Source data =
____________________
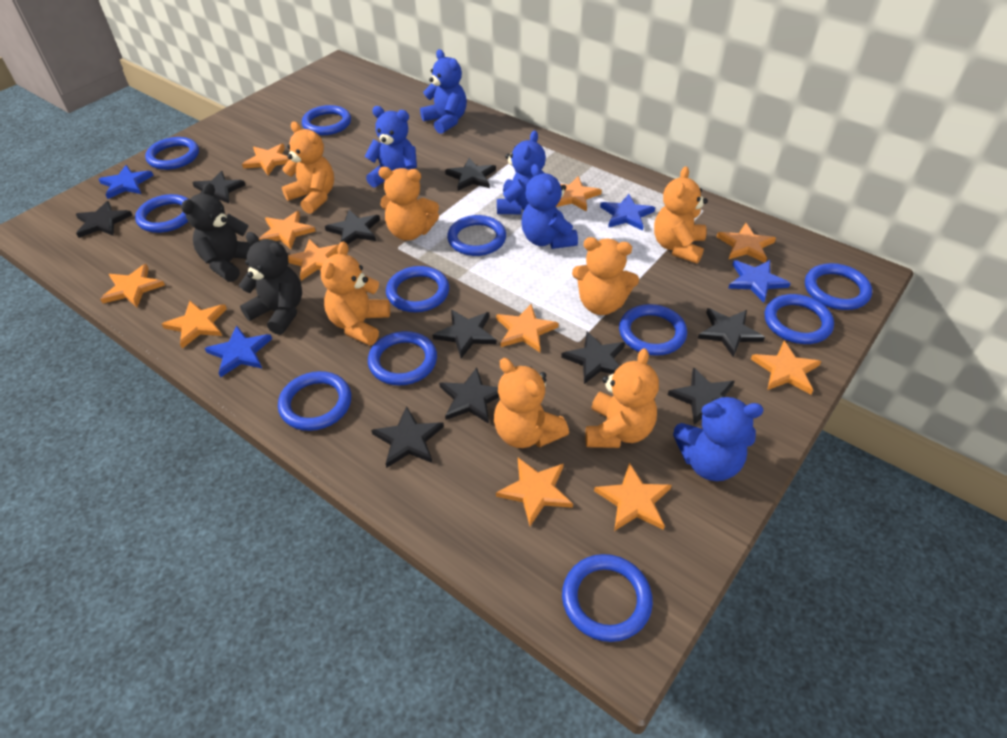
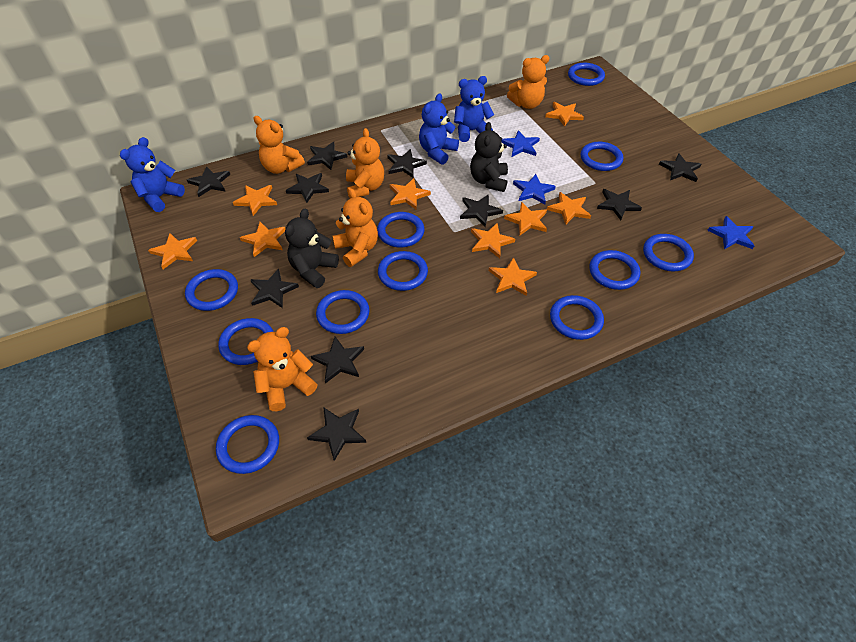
blue star: 4 -> 3
blue teddy bear: 5 -> 3
orange star: 11 -> 9
orange teddy bear: 7 -> 5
____________________
Problem statement = From the first line to the last, copy the listing above exactly, dropping all images.

Answer section =
blue star: 4 -> 3
blue teddy bear: 5 -> 3
orange star: 11 -> 9
orange teddy bear: 7 -> 5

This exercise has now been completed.